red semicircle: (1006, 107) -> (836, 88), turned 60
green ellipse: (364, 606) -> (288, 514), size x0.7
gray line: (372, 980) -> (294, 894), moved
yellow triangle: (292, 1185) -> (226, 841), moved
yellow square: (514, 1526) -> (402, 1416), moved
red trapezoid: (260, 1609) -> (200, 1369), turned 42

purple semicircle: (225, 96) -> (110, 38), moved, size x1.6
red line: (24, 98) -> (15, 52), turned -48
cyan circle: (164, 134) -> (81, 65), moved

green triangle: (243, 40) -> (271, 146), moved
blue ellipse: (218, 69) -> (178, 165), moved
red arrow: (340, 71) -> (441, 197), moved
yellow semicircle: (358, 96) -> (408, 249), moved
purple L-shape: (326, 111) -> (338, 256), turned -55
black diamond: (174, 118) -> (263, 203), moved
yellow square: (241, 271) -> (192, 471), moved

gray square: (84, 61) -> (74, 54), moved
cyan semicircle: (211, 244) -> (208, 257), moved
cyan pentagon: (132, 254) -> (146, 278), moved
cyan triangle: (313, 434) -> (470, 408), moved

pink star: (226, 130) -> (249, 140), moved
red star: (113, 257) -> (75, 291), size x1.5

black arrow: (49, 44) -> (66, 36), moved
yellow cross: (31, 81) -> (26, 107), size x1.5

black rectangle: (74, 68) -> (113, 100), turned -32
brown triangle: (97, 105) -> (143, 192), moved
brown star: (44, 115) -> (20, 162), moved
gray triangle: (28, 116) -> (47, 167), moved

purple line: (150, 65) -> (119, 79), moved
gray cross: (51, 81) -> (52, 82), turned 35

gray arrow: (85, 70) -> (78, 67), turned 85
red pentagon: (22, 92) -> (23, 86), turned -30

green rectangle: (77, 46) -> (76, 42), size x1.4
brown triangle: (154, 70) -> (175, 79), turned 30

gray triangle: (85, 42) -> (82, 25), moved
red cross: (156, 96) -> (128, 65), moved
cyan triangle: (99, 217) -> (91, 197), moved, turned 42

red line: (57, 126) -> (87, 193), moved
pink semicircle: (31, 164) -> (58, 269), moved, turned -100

════════════════

TASK TO COMPLETE: Lines from the one containing "yellow cross: (31, 81)" to the last line above, both included: copy these exactly and write nothing else.

SOLUTION FOR THIS PROBLEM:
yellow cross: (31, 81) -> (26, 107), size x1.5

black rectangle: (74, 68) -> (113, 100), turned -32
brown triangle: (97, 105) -> (143, 192), moved
brown star: (44, 115) -> (20, 162), moved
gray triangle: (28, 116) -> (47, 167), moved

purple line: (150, 65) -> (119, 79), moved
gray cross: (51, 81) -> (52, 82), turned 35

gray arrow: (85, 70) -> (78, 67), turned 85
red pentagon: (22, 92) -> (23, 86), turned -30

green rectangle: (77, 46) -> (76, 42), size x1.4
brown triangle: (154, 70) -> (175, 79), turned 30

gray triangle: (85, 42) -> (82, 25), moved
red cross: (156, 96) -> (128, 65), moved
cyan triangle: (99, 217) -> (91, 197), moved, turned 42

red line: (57, 126) -> (87, 193), moved
pink semicircle: (31, 164) -> (58, 269), moved, turned -100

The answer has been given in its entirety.